### PROBLEM STATEMENT
Line by line, repeat all the material exactly as it appears.
[Opening PROVIDED INFORMATION section]
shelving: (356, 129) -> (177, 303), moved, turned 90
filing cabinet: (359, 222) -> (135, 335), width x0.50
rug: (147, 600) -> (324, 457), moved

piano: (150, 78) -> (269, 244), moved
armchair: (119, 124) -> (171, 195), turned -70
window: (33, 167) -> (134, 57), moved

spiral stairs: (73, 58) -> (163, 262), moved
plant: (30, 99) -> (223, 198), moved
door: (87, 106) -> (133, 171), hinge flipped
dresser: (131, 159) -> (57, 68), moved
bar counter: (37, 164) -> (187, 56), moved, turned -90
[Closing PROVIDED INFORMATION section]
### SOLVED EXERCISE
shelving: (356, 129) -> (177, 303), moved, turned 90
filing cabinet: (359, 222) -> (135, 335), width x0.50
rug: (147, 600) -> (324, 457), moved

piano: (150, 78) -> (269, 244), moved
armchair: (119, 124) -> (171, 195), turned -70
window: (33, 167) -> (134, 57), moved

spiral stairs: (73, 58) -> (163, 262), moved
plant: (30, 99) -> (223, 198), moved
door: (87, 106) -> (133, 171), hinge flipped
dresser: (131, 159) -> (57, 68), moved
bar counter: (37, 164) -> (187, 56), moved, turned -90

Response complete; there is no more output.